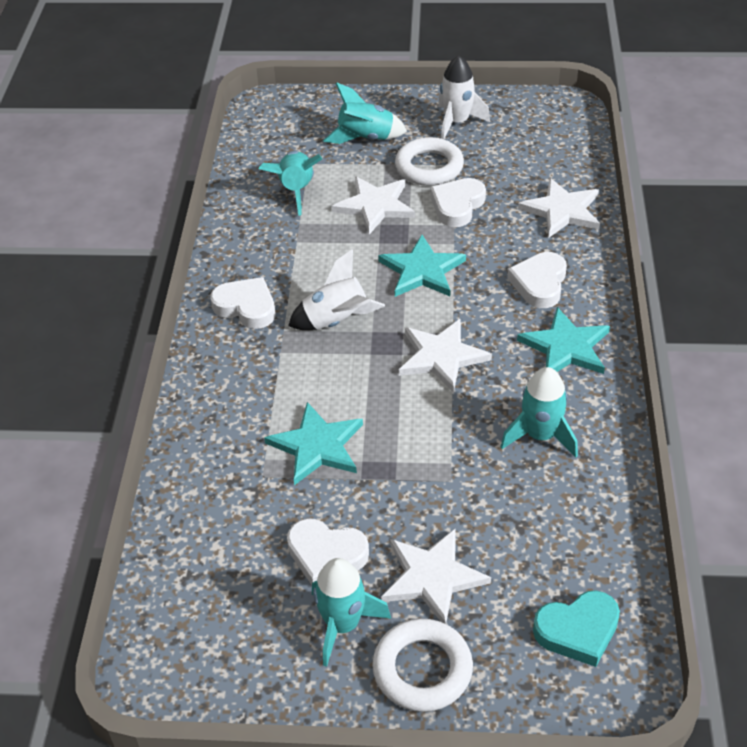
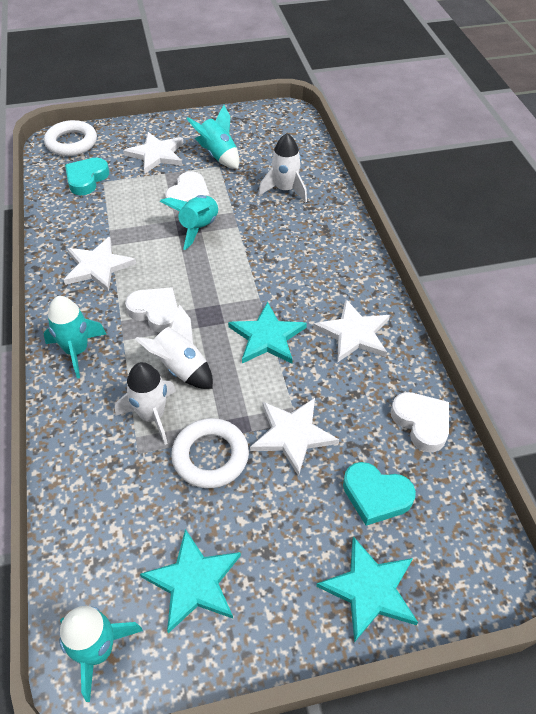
turquoise heart: 1 -> 2
white heart: 4 -> 3
white rocket: 2 -> 3

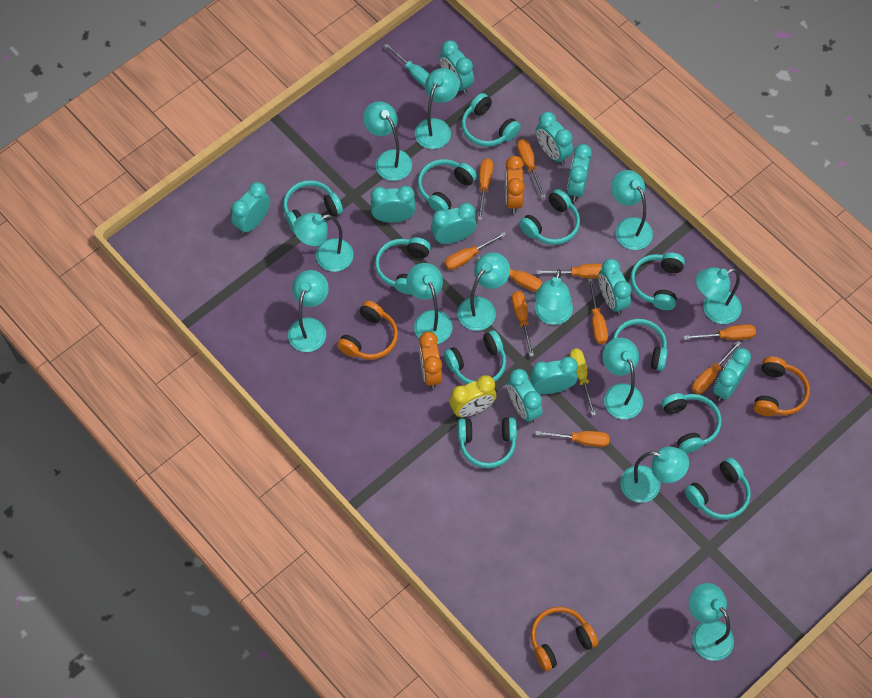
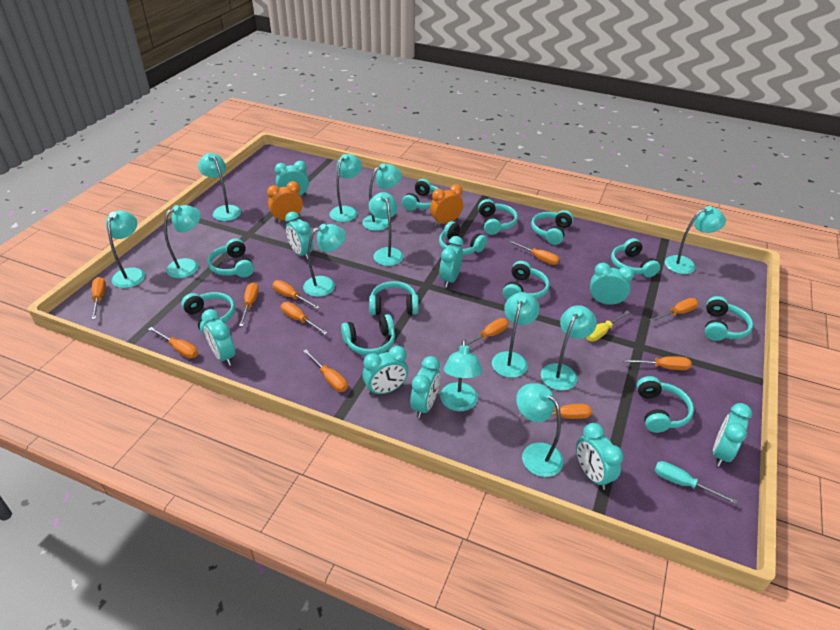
orange headphones: 3 -> 0
orange screwdriver: 10 -> 11
turquoise clock: 10 -> 9
turquoise headphones: 11 -> 12
yellow clock: 1 -> 0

Work order:
Using the records above, reproduce exactly the lines from the line containing "white rocket: 2 -> 3" through the last line, with both ends kept and no pictures.

Problem solution:
white rocket: 2 -> 3

orange headphones: 3 -> 0
orange screwdriver: 10 -> 11
turquoise clock: 10 -> 9
turquoise headphones: 11 -> 12
yellow clock: 1 -> 0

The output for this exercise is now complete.